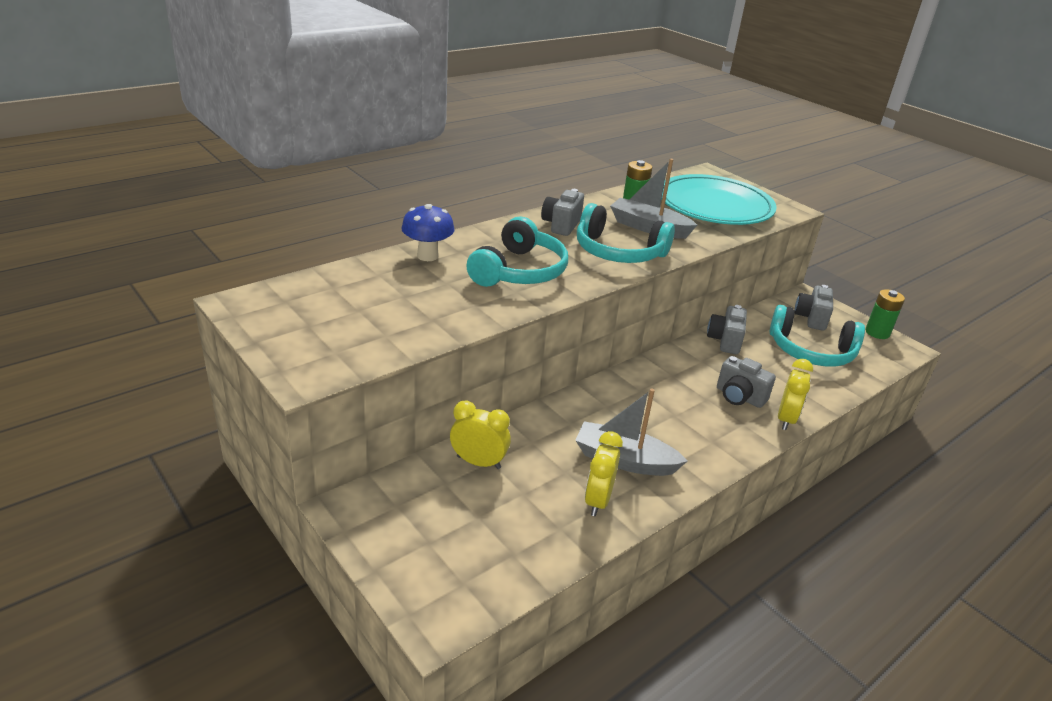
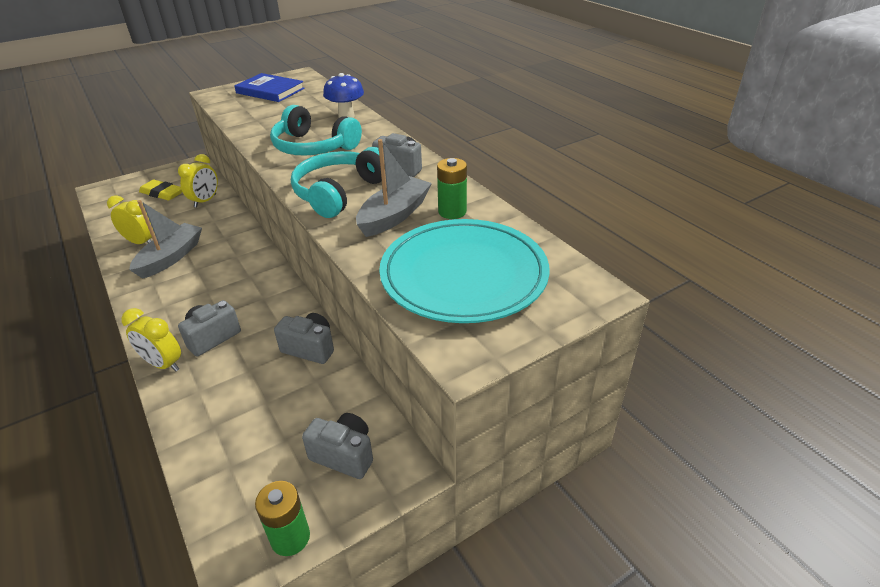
camera: 100 degrees right, 5 degrees up
(313, 321) = (270, 91): none -> blue book
(454, 520) = (162, 193): none -> yellow eraser
(811, 351) = (268, 427): turquoise headphones -> none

WHAT IS BEING ASKED
Lines holding "none" in the material above are to be reported.

RESULT BELOW
(313, 321) = (270, 91): none -> blue book
(454, 520) = (162, 193): none -> yellow eraser
(811, 351) = (268, 427): turquoise headphones -> none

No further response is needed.